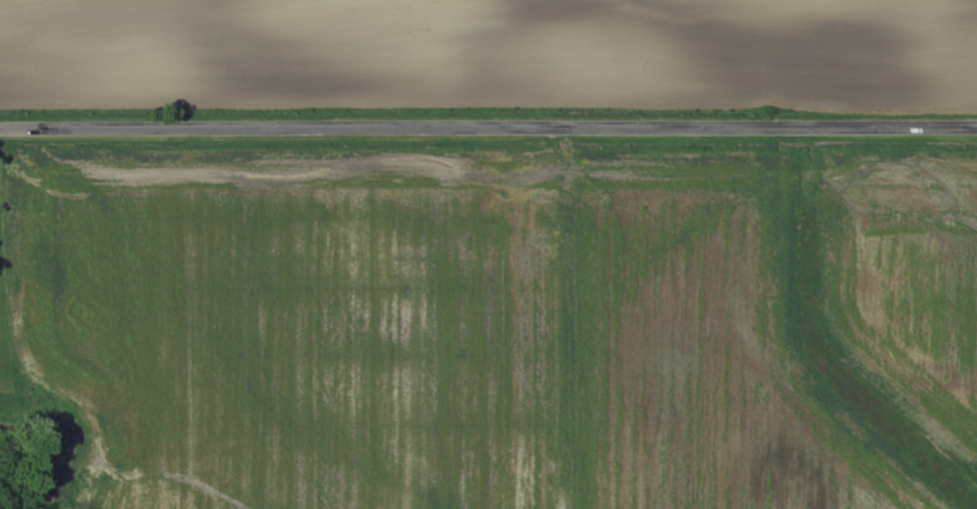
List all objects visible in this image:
road: (488, 127)

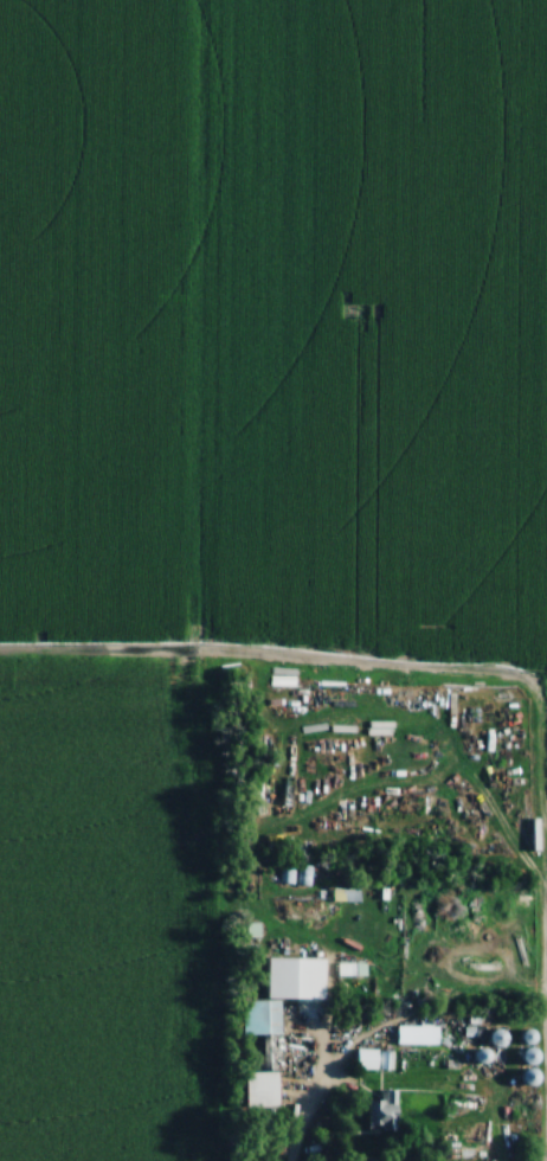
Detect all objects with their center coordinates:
building: (282, 679)
building: (221, 718)
building: (537, 835)
road: (525, 861)
building: (347, 896)
building: (348, 970)
building: (310, 995)
building: (419, 1036)
building: (274, 1060)
building: (375, 1060)
road: (488, 1111)
building: (386, 1113)
road: (294, 1127)

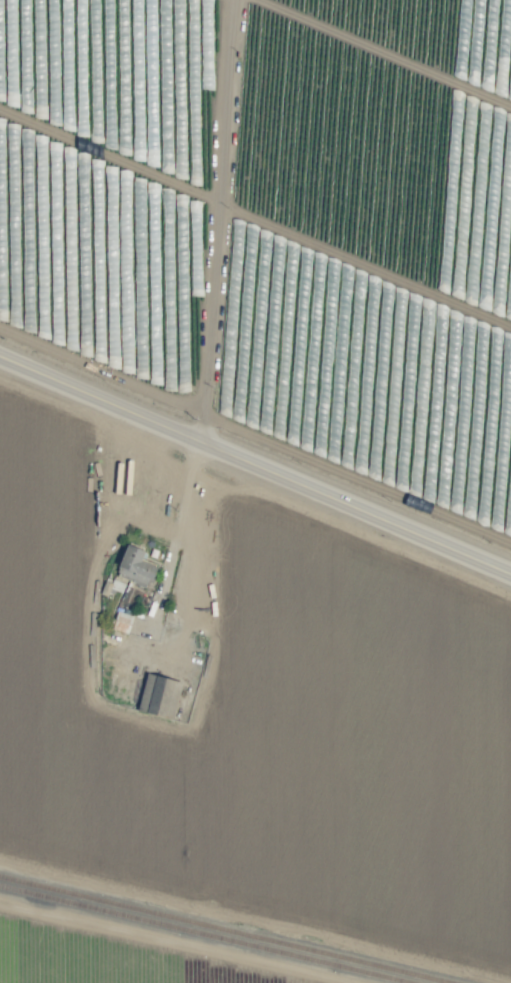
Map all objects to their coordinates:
road: (222, 221)
crop: (261, 456)
road: (256, 462)
building: (134, 566)
building: (121, 622)
building: (158, 696)
railway: (224, 929)
railway: (204, 934)
crop: (104, 958)

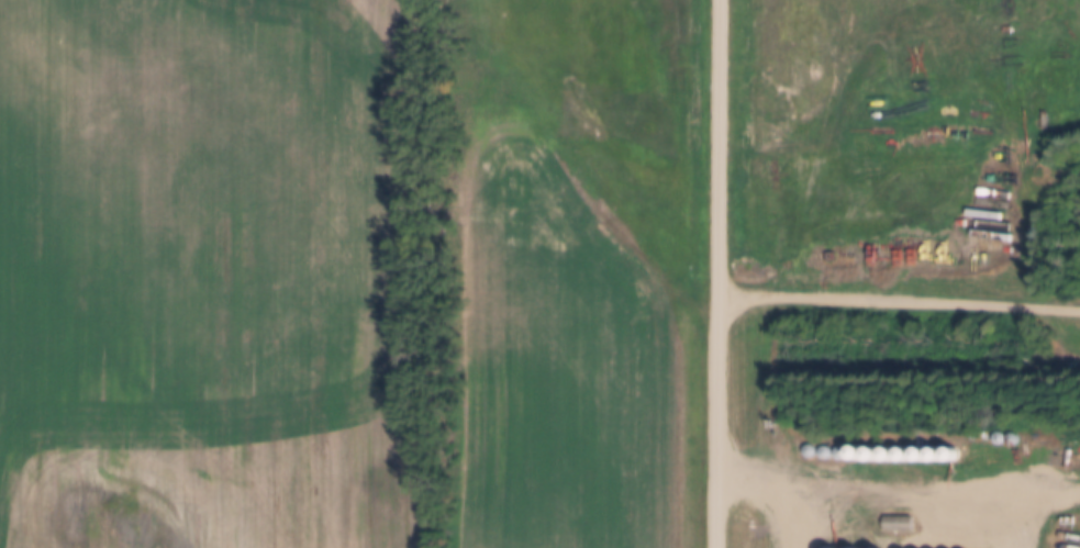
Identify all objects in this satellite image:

* **ACTIVITY**: Retype, word for word, only the lines from the line with "Detect all objects" to the final line of the listing above; the pictures do not belong in the copy.

* **OUTPUT OF THE EXERCISE**:
Detect all objects with their center coordinates:
building: (282, 679)
building: (221, 718)
building: (537, 835)
road: (525, 861)
building: (347, 896)
building: (348, 970)
building: (310, 995)
building: (419, 1036)
building: (274, 1060)
building: (375, 1060)
road: (488, 1111)
building: (386, 1113)
road: (294, 1127)

Map all objects to their coordinates:
road: (222, 221)
crop: (261, 456)
road: (256, 462)
building: (134, 566)
building: (121, 622)
building: (158, 696)
railway: (224, 929)
railway: (204, 934)
crop: (104, 958)

Identify all objects in this satellite image:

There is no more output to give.